#### DATASET ENTRIES ####

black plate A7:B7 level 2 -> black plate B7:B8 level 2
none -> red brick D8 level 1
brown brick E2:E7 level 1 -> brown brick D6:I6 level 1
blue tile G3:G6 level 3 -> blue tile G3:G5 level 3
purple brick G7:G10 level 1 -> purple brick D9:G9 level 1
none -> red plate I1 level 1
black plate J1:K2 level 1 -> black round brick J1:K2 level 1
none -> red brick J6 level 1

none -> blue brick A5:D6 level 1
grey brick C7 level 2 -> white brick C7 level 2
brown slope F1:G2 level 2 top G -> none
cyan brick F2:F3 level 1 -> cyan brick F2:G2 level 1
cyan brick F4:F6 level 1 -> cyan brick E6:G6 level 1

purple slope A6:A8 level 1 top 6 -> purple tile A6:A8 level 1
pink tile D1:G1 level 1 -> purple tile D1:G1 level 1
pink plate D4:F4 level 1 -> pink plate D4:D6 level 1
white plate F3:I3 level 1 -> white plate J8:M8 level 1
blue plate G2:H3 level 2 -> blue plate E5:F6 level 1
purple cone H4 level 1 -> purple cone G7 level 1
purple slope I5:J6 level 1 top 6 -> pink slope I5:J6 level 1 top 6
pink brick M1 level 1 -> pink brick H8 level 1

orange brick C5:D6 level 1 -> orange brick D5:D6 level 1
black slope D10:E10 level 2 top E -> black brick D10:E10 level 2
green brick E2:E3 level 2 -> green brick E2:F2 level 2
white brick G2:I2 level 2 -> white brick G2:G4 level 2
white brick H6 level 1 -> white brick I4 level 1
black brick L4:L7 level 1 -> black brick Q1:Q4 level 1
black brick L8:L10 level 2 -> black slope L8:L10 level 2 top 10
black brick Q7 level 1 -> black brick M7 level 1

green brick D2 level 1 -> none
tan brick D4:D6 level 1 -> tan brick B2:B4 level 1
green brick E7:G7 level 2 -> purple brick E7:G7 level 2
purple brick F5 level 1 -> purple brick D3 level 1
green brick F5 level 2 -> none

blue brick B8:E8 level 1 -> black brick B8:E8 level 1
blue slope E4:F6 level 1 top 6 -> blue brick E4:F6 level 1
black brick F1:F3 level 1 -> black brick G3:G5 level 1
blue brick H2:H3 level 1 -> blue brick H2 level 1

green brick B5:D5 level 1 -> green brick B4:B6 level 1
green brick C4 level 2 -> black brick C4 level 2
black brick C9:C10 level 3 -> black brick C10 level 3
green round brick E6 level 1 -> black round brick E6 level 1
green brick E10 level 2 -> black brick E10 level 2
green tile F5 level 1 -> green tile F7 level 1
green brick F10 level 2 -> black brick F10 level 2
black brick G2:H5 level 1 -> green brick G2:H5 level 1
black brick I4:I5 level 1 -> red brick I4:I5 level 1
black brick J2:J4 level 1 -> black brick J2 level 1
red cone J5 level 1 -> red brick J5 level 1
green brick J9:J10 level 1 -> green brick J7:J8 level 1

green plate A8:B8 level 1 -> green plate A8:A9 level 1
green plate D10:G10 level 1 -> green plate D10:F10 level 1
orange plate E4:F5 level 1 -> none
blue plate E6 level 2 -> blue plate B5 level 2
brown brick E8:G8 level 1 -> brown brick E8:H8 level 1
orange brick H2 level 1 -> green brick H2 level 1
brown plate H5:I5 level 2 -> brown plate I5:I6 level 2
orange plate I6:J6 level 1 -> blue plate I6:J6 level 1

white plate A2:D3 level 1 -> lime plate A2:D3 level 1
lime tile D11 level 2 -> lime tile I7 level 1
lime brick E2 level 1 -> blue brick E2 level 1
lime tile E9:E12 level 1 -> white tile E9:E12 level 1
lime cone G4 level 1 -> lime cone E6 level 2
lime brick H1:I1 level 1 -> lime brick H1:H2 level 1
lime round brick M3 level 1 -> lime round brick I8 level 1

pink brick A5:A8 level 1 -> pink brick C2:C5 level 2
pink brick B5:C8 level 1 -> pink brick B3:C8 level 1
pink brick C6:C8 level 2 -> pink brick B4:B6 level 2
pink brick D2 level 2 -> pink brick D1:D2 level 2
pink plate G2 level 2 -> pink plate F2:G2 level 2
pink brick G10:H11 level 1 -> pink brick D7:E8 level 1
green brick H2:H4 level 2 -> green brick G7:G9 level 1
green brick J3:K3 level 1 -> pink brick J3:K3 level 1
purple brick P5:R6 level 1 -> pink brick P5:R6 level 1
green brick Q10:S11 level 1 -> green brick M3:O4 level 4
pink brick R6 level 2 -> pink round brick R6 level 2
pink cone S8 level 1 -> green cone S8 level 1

####

DIRECTIONS: In the records above, find the line containing "green brick Q10:S11"; please retype it and every line after it through the last line, exactly and with nothing else.

EXERCISE RESULT:
green brick Q10:S11 level 1 -> green brick M3:O4 level 4
pink brick R6 level 2 -> pink round brick R6 level 2
pink cone S8 level 1 -> green cone S8 level 1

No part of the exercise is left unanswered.